Your instructions » Gather every line in the entries below that contains the word "orange", and copy each of those lines in full.

Task input »
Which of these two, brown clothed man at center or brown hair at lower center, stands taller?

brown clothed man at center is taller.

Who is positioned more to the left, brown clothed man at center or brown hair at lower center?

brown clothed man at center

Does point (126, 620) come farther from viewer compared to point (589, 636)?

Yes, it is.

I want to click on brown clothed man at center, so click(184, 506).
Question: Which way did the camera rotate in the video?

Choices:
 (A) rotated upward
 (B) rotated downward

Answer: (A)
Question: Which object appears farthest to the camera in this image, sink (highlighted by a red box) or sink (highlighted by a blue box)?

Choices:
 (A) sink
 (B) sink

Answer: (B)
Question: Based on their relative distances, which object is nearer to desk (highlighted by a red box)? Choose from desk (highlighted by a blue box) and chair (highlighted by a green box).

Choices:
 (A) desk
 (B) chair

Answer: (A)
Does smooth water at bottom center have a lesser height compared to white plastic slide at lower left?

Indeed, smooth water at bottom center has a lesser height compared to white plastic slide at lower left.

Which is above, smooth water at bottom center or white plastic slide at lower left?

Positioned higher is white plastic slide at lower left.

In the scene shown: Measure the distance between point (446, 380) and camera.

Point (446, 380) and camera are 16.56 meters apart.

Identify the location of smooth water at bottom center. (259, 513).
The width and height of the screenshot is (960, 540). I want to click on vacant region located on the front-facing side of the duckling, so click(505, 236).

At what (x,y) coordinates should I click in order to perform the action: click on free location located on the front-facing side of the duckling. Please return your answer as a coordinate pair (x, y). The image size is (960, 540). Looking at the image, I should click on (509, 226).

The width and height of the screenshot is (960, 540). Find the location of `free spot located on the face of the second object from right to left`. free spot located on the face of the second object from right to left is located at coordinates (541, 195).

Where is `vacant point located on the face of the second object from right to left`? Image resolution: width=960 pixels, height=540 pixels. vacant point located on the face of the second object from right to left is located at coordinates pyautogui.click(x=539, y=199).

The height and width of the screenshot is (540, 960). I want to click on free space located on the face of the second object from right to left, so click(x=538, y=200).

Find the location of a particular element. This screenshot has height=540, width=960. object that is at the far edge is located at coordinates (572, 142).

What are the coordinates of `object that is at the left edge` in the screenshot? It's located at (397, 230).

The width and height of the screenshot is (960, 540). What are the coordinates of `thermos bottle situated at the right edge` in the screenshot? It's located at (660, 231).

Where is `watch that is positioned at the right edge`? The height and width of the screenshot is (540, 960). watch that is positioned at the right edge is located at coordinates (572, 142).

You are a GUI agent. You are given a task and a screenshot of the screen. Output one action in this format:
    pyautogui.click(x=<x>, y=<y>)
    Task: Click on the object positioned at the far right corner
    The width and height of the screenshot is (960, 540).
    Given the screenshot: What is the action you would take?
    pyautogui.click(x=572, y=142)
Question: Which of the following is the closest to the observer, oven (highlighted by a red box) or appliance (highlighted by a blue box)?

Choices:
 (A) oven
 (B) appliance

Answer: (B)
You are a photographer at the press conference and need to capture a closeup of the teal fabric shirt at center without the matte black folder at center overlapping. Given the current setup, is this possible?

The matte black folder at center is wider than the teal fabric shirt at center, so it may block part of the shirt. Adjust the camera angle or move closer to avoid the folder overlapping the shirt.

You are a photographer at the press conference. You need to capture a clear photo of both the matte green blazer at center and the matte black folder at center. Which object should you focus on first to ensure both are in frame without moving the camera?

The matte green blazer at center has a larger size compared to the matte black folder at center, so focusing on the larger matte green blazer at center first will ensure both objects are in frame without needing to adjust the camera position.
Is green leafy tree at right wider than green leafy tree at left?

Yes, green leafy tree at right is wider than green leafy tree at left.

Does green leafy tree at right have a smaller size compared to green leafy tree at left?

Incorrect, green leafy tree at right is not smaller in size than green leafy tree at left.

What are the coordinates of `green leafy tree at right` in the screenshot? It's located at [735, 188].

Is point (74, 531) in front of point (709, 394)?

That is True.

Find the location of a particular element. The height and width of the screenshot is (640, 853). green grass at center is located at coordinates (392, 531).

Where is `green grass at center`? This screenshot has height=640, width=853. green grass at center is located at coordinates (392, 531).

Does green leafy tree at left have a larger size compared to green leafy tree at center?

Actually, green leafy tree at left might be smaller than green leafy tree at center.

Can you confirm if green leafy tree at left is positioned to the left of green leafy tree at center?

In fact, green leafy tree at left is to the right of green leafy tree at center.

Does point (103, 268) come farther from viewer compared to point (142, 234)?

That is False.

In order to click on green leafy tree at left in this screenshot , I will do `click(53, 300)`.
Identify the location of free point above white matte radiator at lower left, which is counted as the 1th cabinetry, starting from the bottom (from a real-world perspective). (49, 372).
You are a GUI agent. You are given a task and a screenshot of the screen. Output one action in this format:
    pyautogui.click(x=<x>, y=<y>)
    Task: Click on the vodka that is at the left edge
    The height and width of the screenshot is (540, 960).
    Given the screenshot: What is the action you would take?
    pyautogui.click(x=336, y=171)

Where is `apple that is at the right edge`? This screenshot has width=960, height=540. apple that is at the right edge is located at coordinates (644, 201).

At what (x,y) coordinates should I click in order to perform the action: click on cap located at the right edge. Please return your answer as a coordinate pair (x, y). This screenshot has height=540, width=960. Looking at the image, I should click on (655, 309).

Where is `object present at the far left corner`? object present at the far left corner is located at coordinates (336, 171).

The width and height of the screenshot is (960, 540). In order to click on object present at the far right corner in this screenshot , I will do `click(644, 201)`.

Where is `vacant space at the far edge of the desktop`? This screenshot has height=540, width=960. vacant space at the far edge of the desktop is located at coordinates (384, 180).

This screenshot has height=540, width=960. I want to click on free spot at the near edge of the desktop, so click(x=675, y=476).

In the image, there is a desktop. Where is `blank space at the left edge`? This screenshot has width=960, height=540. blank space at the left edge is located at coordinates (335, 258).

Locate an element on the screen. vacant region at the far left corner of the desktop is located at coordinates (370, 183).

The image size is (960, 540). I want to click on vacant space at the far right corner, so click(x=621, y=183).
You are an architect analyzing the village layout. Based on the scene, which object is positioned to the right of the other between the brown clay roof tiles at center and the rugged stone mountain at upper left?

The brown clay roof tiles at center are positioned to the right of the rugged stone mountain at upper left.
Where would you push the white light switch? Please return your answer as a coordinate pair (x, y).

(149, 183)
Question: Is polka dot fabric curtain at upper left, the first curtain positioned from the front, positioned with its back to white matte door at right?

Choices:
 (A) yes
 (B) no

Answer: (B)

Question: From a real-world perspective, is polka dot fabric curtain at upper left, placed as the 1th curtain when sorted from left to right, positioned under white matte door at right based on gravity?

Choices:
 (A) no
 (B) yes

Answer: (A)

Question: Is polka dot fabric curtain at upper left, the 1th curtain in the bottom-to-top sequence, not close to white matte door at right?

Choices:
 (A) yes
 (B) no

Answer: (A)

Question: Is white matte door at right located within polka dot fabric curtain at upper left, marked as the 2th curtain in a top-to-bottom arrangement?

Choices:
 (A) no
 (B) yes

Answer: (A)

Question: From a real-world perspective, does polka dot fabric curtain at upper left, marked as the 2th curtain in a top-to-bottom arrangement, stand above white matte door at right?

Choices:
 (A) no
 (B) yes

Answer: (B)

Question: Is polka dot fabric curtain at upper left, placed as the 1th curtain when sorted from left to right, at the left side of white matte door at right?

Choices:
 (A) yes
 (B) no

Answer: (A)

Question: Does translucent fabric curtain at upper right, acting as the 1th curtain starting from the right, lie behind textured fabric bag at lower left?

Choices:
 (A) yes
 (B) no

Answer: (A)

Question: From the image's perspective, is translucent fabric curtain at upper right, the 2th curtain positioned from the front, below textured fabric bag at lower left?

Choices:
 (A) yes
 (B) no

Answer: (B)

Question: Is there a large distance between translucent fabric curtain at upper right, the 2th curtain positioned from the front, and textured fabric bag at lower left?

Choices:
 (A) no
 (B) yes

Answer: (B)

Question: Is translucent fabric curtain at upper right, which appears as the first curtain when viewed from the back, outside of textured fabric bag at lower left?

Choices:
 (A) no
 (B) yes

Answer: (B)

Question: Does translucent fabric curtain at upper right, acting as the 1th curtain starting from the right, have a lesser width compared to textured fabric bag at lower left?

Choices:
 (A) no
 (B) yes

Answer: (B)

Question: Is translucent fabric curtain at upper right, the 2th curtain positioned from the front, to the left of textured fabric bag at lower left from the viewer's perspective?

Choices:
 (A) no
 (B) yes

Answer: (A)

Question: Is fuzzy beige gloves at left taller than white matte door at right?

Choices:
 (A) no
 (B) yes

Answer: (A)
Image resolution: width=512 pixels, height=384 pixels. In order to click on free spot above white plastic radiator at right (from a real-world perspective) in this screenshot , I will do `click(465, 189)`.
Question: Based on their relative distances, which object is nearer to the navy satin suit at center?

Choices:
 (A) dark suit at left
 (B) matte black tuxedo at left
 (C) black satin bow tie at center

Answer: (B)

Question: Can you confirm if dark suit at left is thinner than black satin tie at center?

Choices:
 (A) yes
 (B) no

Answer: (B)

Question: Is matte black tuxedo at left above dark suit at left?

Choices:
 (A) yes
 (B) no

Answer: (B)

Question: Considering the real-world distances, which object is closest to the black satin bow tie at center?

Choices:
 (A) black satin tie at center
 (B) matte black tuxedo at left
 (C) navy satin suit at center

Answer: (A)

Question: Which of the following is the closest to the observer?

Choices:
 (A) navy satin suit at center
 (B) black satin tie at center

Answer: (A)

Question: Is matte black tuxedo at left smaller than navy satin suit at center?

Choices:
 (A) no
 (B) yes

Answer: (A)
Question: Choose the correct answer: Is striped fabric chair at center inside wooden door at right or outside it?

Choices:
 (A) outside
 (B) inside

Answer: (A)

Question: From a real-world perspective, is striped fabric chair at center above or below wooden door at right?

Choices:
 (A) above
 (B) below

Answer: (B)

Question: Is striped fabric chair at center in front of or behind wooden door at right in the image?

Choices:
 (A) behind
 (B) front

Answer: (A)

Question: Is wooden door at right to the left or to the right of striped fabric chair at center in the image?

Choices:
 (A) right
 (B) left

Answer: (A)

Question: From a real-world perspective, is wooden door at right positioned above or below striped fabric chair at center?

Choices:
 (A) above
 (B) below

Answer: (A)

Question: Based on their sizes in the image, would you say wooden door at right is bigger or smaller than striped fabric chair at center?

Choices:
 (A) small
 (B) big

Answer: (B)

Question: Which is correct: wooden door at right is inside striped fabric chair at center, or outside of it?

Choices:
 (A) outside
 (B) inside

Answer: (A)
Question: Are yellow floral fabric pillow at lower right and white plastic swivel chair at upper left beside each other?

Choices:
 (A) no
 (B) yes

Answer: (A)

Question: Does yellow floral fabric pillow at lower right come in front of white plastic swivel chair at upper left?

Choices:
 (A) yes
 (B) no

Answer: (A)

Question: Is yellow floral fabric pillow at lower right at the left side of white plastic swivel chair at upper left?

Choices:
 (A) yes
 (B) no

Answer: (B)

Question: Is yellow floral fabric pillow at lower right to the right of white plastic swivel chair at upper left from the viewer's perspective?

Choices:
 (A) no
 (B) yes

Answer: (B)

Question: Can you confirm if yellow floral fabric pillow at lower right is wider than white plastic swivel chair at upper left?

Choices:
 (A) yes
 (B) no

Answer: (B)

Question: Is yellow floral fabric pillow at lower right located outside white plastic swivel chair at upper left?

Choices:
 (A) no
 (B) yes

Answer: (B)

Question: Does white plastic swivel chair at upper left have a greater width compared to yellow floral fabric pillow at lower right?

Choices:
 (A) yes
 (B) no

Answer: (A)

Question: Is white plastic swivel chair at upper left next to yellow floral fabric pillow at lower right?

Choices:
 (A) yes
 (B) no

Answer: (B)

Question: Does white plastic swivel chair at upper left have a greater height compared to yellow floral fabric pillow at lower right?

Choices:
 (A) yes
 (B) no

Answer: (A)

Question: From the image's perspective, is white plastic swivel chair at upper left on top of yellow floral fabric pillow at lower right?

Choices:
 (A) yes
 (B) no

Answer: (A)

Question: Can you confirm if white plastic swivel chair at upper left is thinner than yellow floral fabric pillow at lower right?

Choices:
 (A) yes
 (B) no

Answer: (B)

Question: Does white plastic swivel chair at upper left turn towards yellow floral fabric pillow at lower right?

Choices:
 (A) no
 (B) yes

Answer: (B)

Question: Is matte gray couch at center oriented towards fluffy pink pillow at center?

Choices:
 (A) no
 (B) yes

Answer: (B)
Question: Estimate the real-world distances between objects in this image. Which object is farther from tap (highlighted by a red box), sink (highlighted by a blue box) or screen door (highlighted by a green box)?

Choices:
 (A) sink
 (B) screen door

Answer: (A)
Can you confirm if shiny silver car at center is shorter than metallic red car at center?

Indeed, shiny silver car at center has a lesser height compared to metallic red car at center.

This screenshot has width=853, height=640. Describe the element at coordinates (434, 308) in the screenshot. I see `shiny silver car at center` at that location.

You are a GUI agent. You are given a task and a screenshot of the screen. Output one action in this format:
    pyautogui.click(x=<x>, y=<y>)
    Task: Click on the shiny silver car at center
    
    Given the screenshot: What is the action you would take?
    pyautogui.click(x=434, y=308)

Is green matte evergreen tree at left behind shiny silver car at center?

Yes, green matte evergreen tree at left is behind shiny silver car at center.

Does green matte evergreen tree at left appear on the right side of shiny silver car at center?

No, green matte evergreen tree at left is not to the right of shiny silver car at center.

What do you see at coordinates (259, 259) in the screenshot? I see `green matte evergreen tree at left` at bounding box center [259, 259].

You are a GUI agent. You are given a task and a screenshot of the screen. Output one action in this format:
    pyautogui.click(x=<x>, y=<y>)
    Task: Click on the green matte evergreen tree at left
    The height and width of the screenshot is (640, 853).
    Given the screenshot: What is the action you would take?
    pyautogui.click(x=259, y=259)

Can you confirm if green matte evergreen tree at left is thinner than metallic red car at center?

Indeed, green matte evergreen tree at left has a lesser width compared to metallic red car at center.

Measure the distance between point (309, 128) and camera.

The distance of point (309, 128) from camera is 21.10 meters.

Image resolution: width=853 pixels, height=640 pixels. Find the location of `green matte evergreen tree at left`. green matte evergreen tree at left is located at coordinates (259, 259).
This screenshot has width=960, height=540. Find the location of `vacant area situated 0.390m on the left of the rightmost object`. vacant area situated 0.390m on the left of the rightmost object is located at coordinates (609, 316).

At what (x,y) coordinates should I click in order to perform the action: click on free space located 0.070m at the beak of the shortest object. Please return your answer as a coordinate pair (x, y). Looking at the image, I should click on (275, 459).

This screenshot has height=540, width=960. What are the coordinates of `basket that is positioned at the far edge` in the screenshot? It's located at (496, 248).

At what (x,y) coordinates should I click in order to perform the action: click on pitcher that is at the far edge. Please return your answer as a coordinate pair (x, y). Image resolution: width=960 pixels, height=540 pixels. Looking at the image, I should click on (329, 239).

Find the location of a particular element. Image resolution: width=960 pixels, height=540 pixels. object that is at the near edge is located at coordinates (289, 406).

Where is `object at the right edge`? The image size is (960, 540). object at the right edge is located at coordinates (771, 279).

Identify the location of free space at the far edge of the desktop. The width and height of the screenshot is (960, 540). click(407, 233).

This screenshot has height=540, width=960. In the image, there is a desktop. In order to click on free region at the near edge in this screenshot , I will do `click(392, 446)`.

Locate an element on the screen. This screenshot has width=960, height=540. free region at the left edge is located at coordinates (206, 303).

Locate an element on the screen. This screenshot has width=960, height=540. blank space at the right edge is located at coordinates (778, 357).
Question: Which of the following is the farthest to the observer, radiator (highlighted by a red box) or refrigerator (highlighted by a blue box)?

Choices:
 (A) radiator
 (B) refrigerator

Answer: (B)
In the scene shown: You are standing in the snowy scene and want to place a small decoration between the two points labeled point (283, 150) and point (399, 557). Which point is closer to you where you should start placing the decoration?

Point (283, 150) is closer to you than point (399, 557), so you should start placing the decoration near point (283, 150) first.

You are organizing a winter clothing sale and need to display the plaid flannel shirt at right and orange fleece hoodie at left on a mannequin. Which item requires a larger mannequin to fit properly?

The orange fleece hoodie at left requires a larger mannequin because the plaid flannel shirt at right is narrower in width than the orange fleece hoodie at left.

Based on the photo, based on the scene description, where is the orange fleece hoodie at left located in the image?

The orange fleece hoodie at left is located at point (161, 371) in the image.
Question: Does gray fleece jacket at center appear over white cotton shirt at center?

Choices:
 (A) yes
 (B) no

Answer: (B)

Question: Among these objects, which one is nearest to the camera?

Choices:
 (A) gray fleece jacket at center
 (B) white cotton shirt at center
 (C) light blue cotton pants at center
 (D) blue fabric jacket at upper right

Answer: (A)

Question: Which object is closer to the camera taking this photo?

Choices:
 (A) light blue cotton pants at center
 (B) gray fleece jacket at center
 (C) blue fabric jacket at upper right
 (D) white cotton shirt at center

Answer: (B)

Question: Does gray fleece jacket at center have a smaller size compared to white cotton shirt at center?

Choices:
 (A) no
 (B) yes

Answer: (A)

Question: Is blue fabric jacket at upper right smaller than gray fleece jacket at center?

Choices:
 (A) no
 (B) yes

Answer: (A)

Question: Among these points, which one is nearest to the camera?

Answer »
You are organizing a winter clothing sale and need to display the plaid flannel shirt at right and orange fleece hoodie at left on a mannequin. Which item requires a larger mannequin to fit properly?
The orange fleece hoodie at left requires a larger mannequin because the plaid flannel shirt at right is narrower in width than the orange fleece hoodie at left.
Based on the photo, based on the scene description, where is the orange fleece hoodie at left located in the image?
The orange fleece hoodie at left is located at point (161, 371) in the image.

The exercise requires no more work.